- [ACTIVITY]:
Leave the pictures out and restate each entry below word for word.

(Before-and-after scene images)
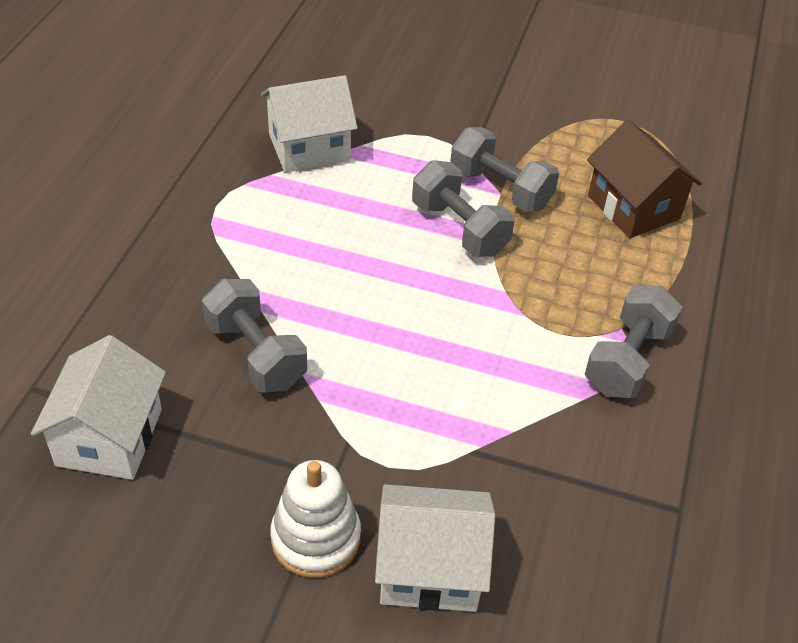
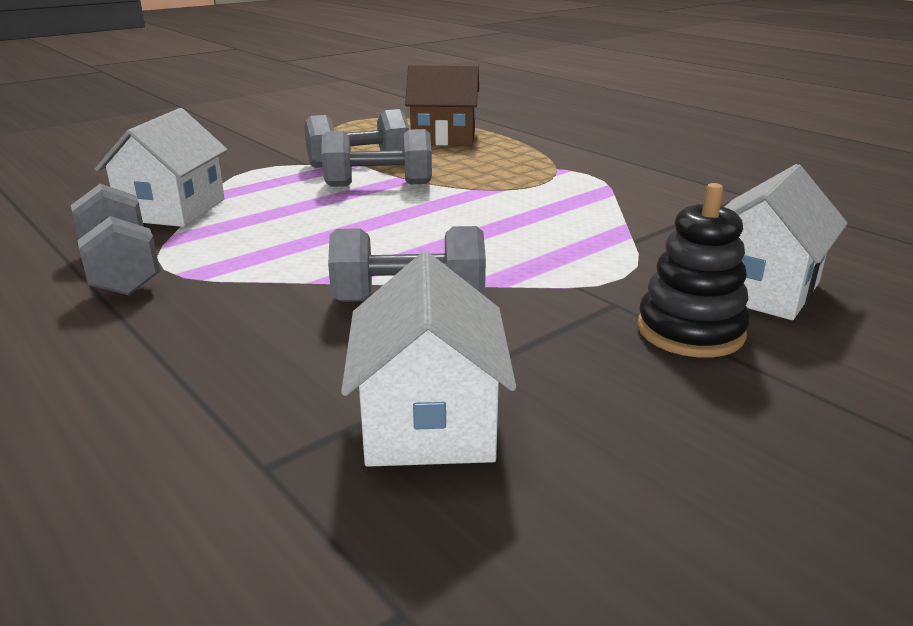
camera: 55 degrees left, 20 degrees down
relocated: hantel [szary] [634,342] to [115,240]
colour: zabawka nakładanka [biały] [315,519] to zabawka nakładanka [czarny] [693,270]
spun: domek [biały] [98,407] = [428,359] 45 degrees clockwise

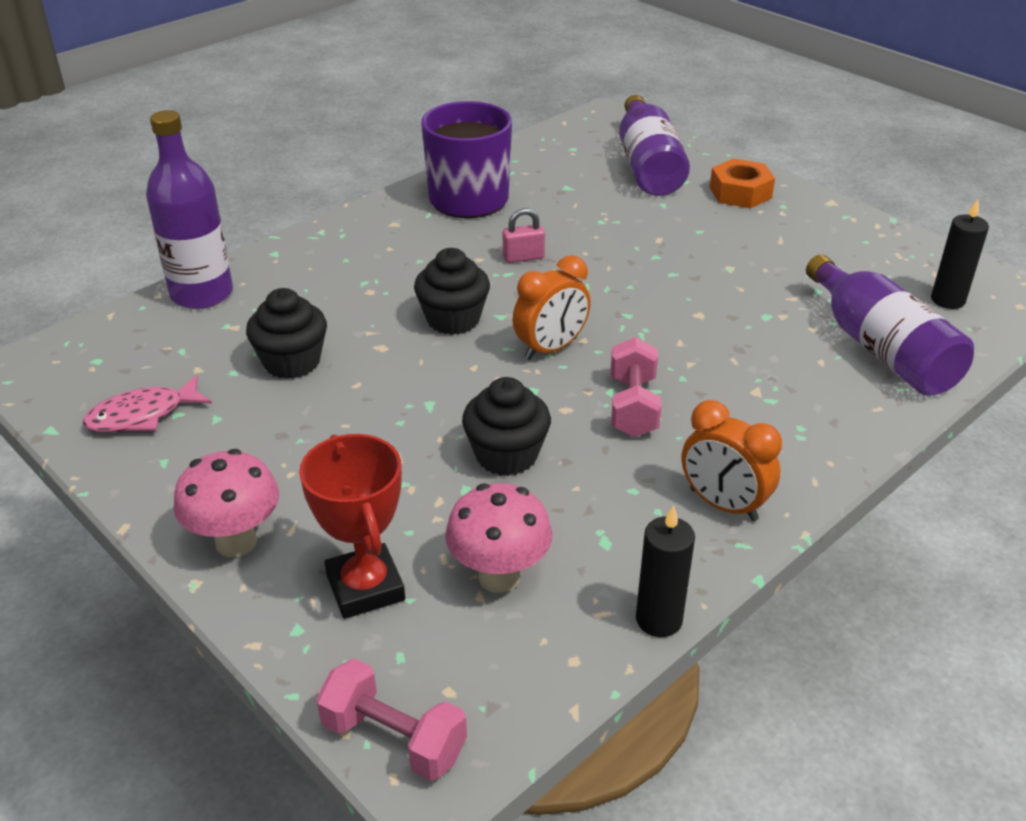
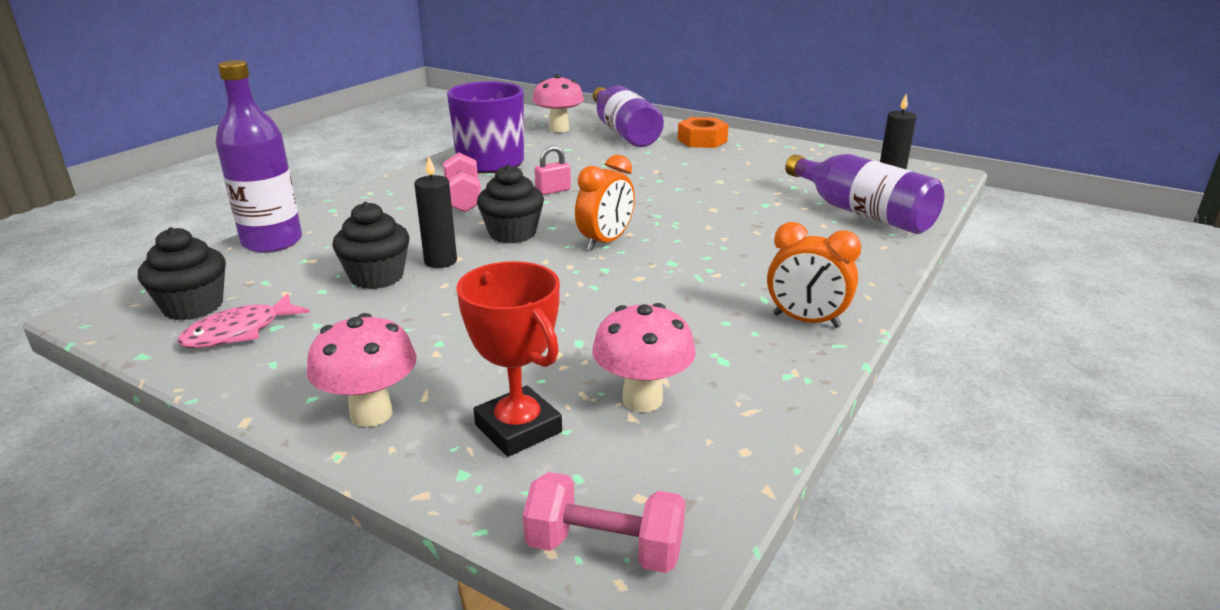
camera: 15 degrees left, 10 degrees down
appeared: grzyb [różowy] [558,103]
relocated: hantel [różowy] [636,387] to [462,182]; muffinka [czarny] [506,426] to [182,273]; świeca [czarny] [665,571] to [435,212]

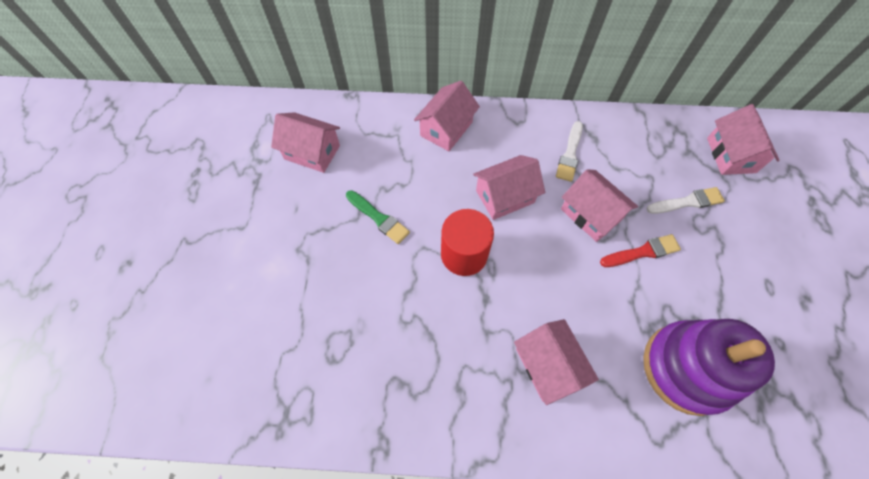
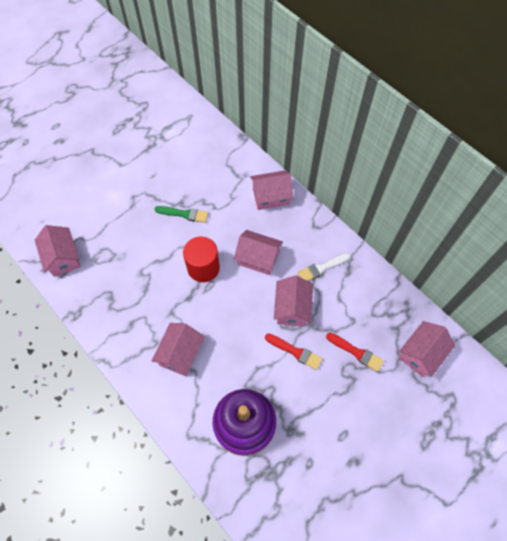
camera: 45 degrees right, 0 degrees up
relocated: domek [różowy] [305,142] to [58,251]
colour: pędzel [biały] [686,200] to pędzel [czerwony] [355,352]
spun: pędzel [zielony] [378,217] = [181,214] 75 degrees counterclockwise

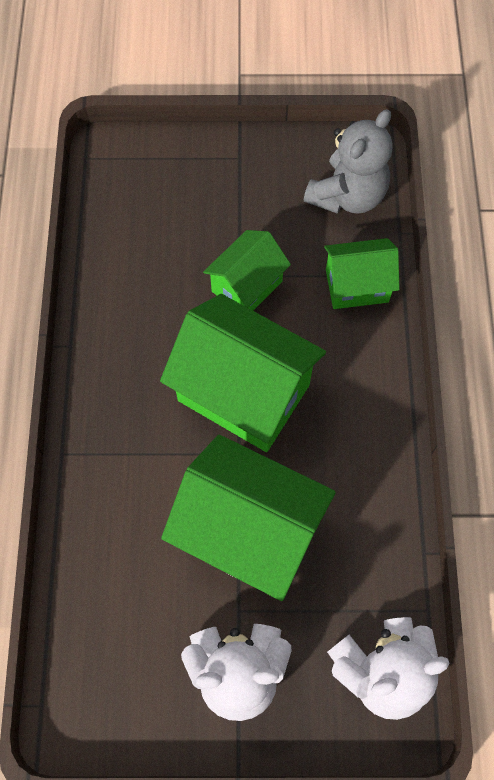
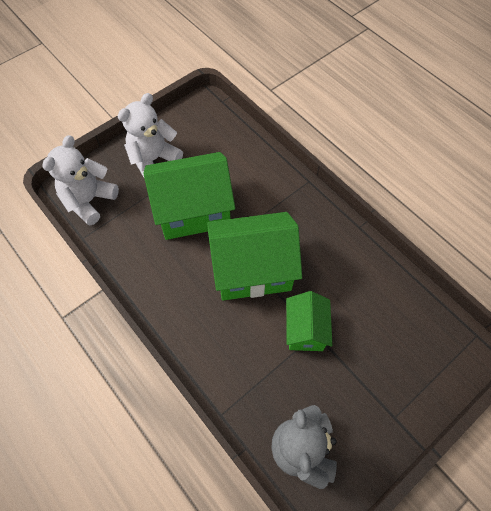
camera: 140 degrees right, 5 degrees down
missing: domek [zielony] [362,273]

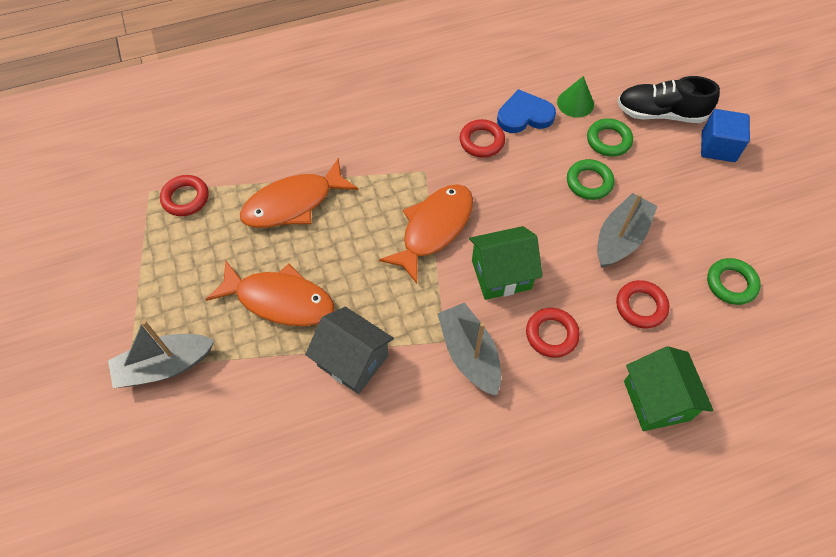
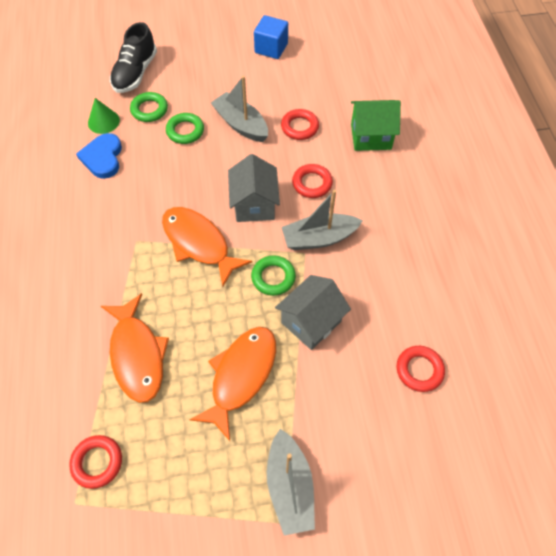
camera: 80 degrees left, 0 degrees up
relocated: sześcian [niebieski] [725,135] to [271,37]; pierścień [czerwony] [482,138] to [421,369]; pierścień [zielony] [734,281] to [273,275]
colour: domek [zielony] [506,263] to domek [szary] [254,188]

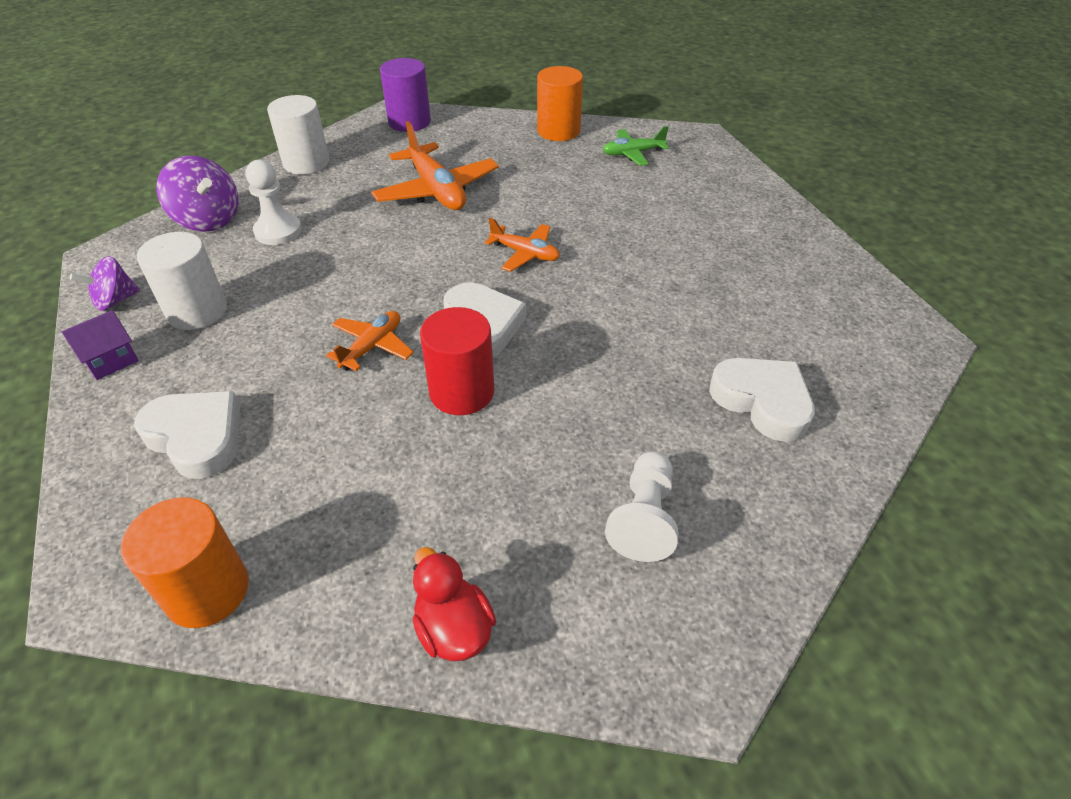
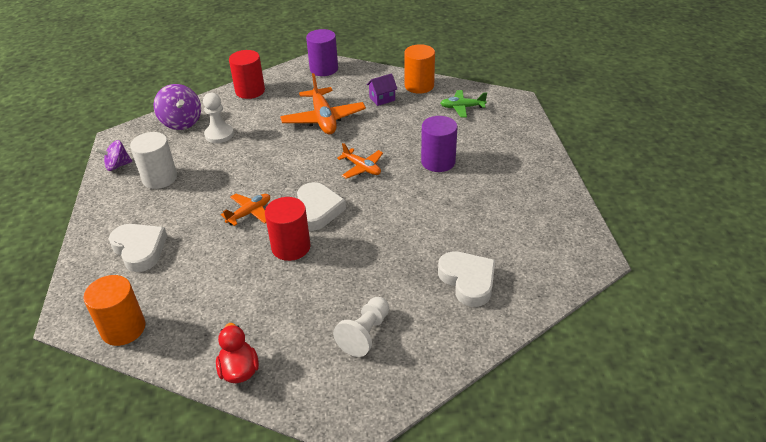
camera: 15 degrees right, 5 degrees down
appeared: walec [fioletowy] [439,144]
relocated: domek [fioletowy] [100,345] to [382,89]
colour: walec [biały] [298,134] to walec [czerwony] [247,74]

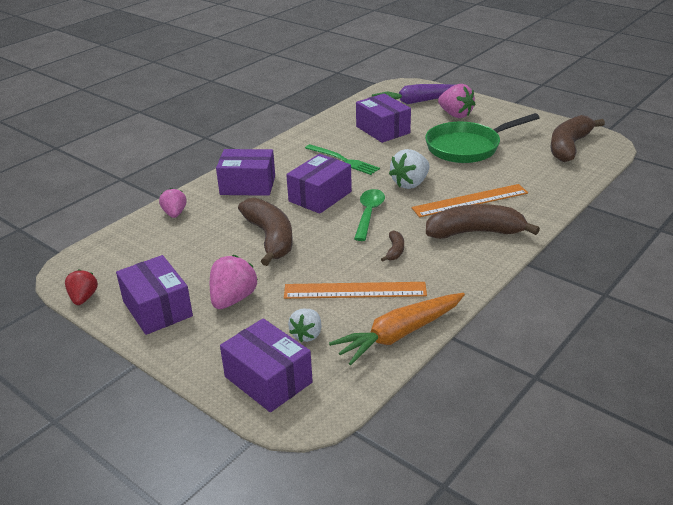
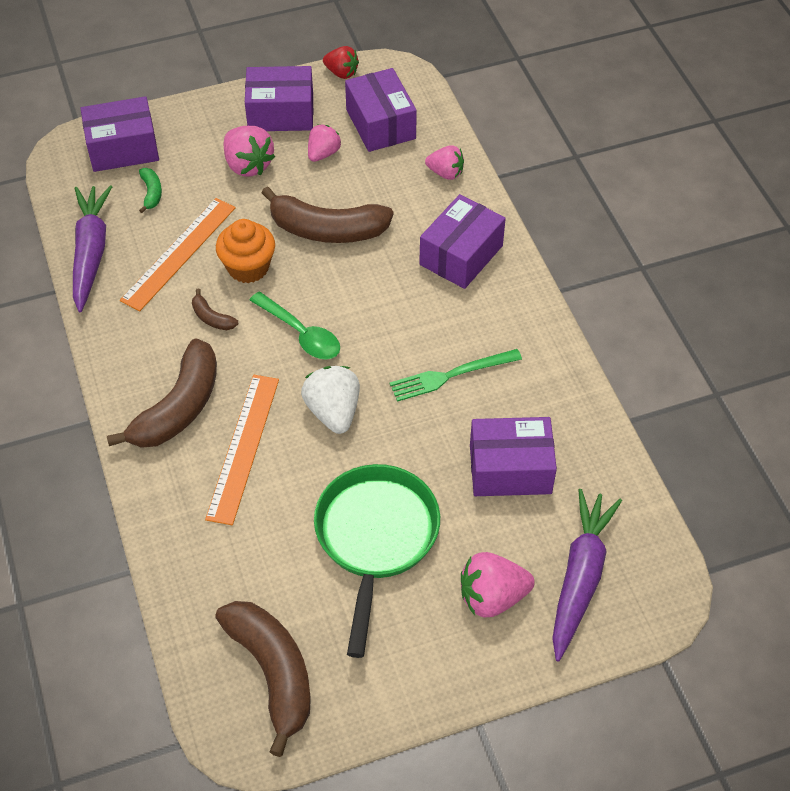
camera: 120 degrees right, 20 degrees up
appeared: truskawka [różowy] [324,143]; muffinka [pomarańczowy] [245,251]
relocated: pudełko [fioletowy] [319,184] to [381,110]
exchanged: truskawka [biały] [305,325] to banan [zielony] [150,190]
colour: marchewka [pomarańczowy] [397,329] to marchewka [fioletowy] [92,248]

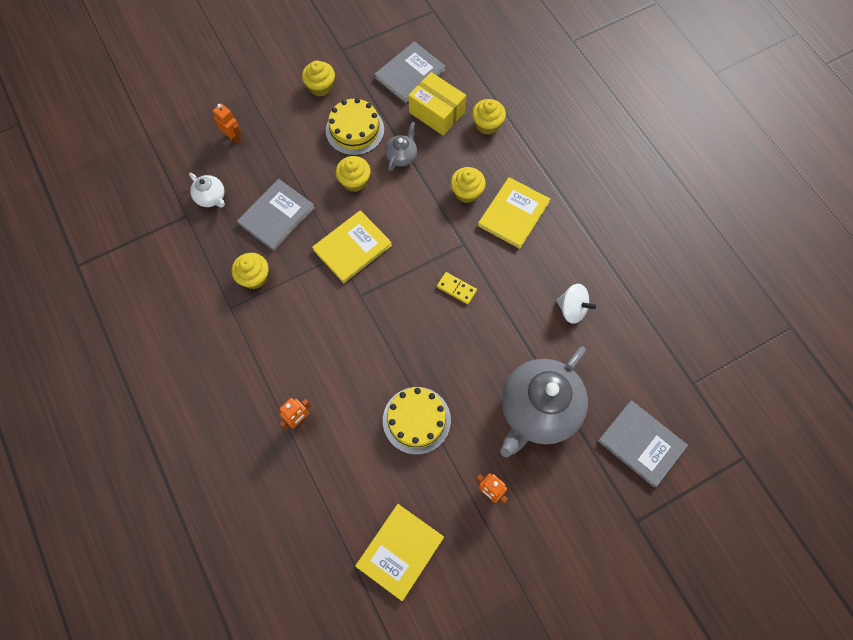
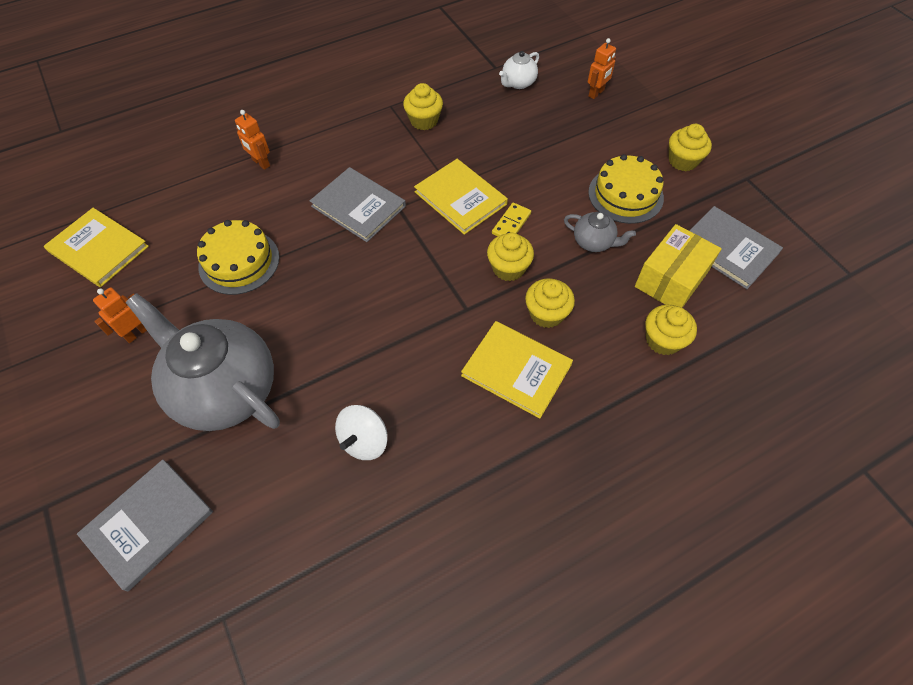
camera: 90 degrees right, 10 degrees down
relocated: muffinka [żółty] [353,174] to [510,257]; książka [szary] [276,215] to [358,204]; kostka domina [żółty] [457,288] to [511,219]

- [OUTPUT FOR THIS TASK]:
camera: 55 degrees left, 20 degrees down
relocated: hantel [szary] [634,342] to [115,240]
colour: zabawka nakładanka [biały] [315,519] to zabawka nakładanka [czarny] [693,270]
spun: domek [biały] [98,407] = [428,359] 45 degrees clockwise

camera: 15 degrees left, 10 degrees down
appeared: grzyb [różowy] [558,103]
relocated: hantel [różowy] [636,387] to [462,182]; muffinka [czarny] [506,426] to [182,273]; świeca [czarny] [665,571] to [435,212]

camera: 45 degrees right, 0 degrees up
relocated: domek [różowy] [305,142] to [58,251]
colour: pędzel [biały] [686,200] to pędzel [czerwony] [355,352]
spun: pędzel [zielony] [378,217] = [181,214] 75 degrees counterclockwise

camera: 140 degrees right, 5 degrees down
missing: domek [zielony] [362,273]

camera: 80 degrees left, 0 degrees up
relocated: sześcian [niebieski] [725,135] to [271,37]; pierścień [czerwony] [482,138] to [421,369]; pierścień [zielony] [734,281] to [273,275]
colour: domek [zielony] [506,263] to domek [szary] [254,188]

camera: 15 degrees right, 5 degrees down
appeared: walec [fioletowy] [439,144]
relocated: domek [fioletowy] [100,345] to [382,89]
colour: walec [biały] [298,134] to walec [czerwony] [247,74]

camera: 120 degrees right, 20 degrees up
appeared: truskawka [różowy] [324,143]; muffinka [pomarańczowy] [245,251]
relocated: pudełko [fioletowy] [319,184] to [381,110]
exchanged: truskawka [biały] [305,325] to banan [zielony] [150,190]
colour: marchewka [pomarańczowy] [397,329] to marchewka [fioletowy] [92,248]

camera: 90 degrees right, 10 degrees down
relocated: muffinka [żółty] [353,174] to [510,257]; książka [szary] [276,215] to [358,204]; kostka domina [żółty] [457,288] to [511,219]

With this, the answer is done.